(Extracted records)
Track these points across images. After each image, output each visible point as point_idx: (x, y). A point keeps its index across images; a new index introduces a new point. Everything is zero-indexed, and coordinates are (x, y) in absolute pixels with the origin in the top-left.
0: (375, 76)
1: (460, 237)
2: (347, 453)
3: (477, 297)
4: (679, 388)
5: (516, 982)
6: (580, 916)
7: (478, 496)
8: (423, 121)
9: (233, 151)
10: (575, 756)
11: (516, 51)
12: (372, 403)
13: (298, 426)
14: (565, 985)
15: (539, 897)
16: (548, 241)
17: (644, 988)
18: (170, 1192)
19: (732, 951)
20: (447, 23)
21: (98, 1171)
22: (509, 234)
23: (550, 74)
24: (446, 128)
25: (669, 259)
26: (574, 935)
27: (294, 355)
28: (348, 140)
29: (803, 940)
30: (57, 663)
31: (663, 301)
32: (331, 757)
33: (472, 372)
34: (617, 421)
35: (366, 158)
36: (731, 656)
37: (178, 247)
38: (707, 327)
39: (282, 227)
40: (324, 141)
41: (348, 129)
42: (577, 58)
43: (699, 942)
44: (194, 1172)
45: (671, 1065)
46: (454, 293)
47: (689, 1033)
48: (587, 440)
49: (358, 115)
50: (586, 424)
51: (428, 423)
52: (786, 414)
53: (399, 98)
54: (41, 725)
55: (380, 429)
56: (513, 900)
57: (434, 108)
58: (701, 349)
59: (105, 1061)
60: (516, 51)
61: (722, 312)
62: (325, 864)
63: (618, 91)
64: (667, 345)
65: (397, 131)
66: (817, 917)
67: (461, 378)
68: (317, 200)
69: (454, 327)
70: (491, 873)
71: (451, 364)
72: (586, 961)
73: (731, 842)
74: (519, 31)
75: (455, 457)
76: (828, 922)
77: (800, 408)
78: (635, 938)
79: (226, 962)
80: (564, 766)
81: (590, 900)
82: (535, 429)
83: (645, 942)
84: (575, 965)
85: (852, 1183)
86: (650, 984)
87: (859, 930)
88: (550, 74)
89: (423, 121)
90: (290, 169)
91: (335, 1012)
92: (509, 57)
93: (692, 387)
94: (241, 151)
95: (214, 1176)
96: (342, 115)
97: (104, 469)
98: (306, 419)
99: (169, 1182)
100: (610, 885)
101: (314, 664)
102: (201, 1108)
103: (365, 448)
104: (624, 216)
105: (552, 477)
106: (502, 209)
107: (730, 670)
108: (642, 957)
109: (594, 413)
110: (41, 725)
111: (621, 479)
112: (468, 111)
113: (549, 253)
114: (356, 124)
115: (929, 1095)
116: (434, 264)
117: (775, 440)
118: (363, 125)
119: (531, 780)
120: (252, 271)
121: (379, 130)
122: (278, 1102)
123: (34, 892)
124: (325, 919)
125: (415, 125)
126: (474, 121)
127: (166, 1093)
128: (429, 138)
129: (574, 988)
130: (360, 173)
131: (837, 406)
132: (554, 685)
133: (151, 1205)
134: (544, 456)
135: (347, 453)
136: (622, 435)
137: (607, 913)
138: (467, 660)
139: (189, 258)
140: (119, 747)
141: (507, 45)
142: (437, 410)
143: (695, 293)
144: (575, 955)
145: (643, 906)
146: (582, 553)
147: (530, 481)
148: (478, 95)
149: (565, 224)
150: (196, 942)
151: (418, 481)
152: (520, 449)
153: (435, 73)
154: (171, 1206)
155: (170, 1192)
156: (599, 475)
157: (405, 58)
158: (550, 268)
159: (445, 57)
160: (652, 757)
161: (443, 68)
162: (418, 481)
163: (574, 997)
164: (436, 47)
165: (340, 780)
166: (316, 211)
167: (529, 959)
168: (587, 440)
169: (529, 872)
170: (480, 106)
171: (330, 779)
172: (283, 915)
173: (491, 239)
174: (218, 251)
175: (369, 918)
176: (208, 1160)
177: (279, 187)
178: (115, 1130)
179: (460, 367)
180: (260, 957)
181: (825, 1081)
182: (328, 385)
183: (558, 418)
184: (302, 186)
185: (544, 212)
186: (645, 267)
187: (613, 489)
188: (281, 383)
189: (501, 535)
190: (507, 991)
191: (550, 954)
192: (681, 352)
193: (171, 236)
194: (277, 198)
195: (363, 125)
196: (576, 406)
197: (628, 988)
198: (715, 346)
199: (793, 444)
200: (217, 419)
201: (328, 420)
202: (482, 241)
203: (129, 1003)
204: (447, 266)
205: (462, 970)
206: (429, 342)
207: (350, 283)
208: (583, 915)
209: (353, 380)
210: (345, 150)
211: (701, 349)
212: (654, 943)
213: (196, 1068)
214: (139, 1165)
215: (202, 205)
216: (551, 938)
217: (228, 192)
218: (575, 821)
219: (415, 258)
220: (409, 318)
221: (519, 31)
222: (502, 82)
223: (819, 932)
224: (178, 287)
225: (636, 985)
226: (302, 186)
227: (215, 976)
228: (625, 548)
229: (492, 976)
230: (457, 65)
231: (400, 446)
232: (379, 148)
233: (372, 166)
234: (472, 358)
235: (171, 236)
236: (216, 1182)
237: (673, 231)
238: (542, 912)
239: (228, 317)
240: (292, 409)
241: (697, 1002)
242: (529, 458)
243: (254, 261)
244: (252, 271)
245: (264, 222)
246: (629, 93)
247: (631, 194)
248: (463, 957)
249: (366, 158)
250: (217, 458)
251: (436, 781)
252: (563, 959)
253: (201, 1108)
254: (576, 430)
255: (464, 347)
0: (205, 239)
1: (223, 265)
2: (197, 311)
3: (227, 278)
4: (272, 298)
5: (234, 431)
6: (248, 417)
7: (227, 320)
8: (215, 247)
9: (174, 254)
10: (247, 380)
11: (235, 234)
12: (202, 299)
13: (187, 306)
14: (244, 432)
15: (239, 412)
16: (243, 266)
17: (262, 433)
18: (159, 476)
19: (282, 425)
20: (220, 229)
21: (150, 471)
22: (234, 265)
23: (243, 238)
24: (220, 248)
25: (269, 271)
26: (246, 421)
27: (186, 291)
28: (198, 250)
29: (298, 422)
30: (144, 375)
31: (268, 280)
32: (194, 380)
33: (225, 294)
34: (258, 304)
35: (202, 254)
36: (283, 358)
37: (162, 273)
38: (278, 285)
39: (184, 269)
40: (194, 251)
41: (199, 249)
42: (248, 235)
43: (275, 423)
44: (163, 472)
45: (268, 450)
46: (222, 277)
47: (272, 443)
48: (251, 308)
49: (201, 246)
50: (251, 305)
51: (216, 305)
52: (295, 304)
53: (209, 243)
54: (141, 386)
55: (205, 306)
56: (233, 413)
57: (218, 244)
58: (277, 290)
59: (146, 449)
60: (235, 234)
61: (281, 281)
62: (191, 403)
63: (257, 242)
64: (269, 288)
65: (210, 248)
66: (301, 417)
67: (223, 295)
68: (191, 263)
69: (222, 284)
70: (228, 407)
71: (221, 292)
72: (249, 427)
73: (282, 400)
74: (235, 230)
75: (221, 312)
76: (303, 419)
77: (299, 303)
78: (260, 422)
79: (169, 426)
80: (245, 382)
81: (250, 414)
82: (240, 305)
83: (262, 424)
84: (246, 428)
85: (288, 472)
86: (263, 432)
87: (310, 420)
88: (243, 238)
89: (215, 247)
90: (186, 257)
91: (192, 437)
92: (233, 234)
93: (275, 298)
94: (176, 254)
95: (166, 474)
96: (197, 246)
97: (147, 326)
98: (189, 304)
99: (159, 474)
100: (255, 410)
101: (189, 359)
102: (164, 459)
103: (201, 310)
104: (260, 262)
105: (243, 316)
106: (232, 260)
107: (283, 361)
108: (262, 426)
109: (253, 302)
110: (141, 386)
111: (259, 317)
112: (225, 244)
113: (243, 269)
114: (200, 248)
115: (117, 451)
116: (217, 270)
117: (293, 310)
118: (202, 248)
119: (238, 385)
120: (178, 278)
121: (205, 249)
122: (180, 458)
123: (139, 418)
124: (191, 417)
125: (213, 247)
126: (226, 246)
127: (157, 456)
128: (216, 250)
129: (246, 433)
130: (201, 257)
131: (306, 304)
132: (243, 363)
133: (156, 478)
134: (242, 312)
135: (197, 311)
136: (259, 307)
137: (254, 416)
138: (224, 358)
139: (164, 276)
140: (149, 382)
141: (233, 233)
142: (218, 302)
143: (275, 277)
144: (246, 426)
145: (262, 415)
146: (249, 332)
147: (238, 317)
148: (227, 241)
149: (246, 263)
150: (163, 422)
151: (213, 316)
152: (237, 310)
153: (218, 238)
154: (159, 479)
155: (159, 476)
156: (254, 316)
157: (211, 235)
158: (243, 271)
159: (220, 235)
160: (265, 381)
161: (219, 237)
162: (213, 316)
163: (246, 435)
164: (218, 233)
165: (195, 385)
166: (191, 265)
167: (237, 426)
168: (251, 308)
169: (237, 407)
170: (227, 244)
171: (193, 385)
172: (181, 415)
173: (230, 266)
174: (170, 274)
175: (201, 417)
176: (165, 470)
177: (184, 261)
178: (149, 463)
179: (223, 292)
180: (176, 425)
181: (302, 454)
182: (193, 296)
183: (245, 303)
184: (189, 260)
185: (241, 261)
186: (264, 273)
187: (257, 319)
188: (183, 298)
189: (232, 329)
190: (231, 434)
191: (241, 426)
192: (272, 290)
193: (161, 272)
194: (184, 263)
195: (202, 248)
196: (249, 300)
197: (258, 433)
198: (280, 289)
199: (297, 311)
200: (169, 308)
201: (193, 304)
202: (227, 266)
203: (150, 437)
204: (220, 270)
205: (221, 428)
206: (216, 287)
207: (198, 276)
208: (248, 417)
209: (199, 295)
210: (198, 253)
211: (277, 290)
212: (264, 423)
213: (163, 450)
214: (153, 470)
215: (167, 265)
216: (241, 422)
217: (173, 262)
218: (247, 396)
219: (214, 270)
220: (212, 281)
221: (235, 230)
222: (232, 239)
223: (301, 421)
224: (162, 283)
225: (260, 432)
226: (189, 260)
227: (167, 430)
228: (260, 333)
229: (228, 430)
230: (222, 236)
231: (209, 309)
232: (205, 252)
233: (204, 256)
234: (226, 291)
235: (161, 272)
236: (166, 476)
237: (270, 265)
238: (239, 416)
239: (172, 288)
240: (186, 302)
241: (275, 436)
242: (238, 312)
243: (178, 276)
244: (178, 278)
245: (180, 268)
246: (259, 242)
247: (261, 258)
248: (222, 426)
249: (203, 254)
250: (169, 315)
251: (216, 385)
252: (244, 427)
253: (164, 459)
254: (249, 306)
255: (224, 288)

STATED PROBLEM
Please collect every line of the records above that contains the string "output". Case counts.

EXERCISE RESPONSE
Track these points across images. After each image, output each visible point as point_idx: (x, y). A point keeps its index across images; a new index introduces a new point. Everything is zero-indexed, and coordinates are (x, y) in absolute pixels with the origin in the top-left.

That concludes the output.